Supplied entries.
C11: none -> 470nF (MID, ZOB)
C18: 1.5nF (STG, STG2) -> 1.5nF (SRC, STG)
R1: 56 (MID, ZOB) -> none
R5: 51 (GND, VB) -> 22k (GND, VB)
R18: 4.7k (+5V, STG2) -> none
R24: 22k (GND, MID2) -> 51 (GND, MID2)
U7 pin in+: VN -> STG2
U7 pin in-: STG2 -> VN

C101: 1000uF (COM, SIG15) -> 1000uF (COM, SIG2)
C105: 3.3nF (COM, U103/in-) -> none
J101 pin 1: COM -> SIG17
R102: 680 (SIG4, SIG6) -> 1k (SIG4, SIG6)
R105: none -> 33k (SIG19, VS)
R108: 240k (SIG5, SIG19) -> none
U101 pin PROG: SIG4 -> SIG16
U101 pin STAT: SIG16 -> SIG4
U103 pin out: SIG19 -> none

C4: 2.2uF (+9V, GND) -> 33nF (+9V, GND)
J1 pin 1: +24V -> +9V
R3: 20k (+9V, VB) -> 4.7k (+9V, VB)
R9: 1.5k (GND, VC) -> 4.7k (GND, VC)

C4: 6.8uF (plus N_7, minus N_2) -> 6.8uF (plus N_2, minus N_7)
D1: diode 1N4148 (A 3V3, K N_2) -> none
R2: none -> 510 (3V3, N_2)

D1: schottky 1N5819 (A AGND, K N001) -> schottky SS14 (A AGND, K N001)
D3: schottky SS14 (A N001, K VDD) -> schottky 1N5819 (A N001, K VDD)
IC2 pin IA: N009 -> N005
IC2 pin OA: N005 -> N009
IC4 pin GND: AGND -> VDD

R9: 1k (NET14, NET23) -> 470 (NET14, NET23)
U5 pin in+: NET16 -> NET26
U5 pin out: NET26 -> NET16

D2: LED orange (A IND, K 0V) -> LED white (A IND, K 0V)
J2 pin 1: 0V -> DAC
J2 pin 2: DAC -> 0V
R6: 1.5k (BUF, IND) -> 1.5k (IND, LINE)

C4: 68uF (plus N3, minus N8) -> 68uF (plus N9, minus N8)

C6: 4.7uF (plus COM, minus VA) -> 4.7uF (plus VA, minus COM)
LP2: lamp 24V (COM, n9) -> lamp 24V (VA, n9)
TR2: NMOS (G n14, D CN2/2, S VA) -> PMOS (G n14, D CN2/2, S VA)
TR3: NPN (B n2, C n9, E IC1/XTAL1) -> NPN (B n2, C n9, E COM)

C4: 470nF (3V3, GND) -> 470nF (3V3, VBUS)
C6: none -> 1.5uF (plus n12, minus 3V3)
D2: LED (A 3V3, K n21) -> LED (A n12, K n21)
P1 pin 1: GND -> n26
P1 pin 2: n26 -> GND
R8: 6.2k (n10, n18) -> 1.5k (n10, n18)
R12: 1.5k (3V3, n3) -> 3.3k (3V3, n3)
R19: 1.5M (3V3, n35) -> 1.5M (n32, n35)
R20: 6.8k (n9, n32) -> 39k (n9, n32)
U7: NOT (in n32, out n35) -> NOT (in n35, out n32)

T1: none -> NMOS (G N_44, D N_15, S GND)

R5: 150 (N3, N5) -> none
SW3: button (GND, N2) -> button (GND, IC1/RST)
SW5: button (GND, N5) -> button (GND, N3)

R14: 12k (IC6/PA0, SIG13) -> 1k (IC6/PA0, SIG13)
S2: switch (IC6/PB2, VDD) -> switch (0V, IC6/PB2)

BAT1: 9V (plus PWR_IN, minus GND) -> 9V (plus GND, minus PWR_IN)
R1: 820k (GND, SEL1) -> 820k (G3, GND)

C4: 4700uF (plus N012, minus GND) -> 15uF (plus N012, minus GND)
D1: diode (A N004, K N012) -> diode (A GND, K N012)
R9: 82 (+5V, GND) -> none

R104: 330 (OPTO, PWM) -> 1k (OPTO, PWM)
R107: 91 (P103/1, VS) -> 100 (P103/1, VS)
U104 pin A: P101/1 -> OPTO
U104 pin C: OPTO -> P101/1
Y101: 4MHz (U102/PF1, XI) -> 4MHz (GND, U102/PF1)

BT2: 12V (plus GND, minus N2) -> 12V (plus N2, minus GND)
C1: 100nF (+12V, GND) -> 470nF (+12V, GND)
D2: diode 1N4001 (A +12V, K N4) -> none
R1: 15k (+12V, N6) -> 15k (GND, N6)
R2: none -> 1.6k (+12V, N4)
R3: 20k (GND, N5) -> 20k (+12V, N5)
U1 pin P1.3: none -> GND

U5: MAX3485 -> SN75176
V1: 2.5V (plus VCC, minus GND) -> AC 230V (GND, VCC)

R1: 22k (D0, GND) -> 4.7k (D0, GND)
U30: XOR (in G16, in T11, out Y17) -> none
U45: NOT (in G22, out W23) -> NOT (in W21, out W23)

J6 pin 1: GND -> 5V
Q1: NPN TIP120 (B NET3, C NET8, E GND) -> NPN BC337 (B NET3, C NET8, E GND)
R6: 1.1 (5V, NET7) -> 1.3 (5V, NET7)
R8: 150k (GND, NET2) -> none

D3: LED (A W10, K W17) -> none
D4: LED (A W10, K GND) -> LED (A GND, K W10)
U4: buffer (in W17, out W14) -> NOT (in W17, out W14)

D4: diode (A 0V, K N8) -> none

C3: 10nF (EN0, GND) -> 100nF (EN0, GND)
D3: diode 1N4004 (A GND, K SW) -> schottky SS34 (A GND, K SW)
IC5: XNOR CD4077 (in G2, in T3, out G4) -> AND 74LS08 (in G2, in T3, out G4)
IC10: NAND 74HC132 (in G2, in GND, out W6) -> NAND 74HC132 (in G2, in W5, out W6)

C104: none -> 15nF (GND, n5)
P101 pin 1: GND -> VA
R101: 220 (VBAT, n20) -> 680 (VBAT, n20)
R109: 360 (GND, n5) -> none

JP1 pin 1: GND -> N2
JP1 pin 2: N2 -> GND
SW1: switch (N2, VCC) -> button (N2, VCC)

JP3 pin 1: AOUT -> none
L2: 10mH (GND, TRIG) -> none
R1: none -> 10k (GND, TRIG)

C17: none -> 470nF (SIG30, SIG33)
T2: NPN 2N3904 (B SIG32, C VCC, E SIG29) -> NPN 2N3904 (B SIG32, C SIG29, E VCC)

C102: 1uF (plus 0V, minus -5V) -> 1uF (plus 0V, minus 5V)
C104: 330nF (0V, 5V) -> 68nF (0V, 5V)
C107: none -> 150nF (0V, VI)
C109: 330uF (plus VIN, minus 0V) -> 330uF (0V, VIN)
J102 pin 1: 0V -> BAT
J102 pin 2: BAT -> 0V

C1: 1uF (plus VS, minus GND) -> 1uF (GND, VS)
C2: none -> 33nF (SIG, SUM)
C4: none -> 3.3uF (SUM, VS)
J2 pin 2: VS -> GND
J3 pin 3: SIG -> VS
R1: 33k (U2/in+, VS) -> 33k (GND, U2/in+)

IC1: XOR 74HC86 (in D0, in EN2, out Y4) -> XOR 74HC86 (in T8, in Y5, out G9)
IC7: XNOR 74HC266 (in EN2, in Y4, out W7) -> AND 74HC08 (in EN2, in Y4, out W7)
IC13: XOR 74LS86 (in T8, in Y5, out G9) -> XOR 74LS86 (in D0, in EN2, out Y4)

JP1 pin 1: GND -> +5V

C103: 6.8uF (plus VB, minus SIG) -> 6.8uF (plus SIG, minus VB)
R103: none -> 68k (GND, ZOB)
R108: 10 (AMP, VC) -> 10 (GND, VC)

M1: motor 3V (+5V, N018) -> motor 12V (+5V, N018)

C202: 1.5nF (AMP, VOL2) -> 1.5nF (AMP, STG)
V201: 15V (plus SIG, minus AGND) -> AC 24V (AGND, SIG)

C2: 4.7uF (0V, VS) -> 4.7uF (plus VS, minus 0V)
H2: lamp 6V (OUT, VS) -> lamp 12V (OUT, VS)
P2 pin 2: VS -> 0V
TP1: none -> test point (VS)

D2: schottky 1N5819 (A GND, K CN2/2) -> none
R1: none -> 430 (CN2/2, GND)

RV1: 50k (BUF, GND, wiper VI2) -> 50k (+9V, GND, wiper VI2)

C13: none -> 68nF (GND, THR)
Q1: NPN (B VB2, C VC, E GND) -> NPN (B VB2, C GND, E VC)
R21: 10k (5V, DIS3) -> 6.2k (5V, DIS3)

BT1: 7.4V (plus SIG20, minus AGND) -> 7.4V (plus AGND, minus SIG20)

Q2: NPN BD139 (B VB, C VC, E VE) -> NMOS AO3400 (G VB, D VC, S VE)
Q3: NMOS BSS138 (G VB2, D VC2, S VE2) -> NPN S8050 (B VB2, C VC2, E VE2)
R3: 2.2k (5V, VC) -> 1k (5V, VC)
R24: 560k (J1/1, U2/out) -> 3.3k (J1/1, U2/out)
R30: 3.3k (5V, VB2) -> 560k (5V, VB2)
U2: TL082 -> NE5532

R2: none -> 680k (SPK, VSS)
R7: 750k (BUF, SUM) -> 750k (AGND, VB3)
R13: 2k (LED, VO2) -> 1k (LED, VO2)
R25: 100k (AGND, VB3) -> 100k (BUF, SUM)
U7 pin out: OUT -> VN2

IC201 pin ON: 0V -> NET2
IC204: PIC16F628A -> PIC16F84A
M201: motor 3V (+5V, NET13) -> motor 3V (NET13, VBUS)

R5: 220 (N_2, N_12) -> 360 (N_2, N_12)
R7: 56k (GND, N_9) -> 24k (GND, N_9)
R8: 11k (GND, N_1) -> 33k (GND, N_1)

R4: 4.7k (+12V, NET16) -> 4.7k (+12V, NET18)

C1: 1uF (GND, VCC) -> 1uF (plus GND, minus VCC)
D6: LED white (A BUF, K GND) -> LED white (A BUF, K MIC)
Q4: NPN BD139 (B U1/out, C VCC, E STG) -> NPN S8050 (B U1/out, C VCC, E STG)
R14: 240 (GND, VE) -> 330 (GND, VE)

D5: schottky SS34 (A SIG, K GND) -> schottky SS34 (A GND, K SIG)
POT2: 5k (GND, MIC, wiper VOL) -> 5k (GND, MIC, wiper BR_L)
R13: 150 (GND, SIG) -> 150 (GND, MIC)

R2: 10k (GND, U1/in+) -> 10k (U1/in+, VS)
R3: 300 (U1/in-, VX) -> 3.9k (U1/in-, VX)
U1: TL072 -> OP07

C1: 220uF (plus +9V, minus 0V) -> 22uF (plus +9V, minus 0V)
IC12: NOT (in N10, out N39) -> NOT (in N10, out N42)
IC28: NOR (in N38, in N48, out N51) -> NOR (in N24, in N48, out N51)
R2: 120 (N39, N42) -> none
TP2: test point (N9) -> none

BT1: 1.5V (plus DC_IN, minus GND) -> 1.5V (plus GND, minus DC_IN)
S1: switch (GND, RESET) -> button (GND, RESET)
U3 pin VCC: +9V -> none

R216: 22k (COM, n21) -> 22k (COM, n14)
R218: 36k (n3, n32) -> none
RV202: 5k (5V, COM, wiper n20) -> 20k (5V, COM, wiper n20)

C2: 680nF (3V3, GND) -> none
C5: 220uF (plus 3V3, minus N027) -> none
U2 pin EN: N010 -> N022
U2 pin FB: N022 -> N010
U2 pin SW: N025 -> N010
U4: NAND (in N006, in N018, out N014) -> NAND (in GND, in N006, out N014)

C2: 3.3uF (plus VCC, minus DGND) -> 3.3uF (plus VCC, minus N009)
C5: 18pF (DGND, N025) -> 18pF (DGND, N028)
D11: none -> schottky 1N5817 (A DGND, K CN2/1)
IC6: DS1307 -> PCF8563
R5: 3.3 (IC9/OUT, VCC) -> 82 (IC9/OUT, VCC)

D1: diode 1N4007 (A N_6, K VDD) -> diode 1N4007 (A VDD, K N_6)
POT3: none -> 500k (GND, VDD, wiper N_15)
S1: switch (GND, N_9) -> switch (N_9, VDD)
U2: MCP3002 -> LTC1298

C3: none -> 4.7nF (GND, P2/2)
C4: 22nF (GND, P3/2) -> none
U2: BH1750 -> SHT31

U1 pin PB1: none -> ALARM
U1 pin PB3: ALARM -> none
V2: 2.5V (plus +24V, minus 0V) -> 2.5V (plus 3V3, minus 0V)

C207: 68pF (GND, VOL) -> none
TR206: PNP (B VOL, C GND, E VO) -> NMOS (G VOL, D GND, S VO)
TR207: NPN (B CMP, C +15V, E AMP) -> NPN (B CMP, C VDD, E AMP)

Task goal.
Your reply should be the lines from the one that contains "POT3: none -> 500k (GND, VDD, wiper N_15)" through the end of the listing above, repeated exactly.

Result for this exercise.
POT3: none -> 500k (GND, VDD, wiper N_15)
S1: switch (GND, N_9) -> switch (N_9, VDD)
U2: MCP3002 -> LTC1298

C3: none -> 4.7nF (GND, P2/2)
C4: 22nF (GND, P3/2) -> none
U2: BH1750 -> SHT31

U1 pin PB1: none -> ALARM
U1 pin PB3: ALARM -> none
V2: 2.5V (plus +24V, minus 0V) -> 2.5V (plus 3V3, minus 0V)

C207: 68pF (GND, VOL) -> none
TR206: PNP (B VOL, C GND, E VO) -> NMOS (G VOL, D GND, S VO)
TR207: NPN (B CMP, C +15V, E AMP) -> NPN (B CMP, C VDD, E AMP)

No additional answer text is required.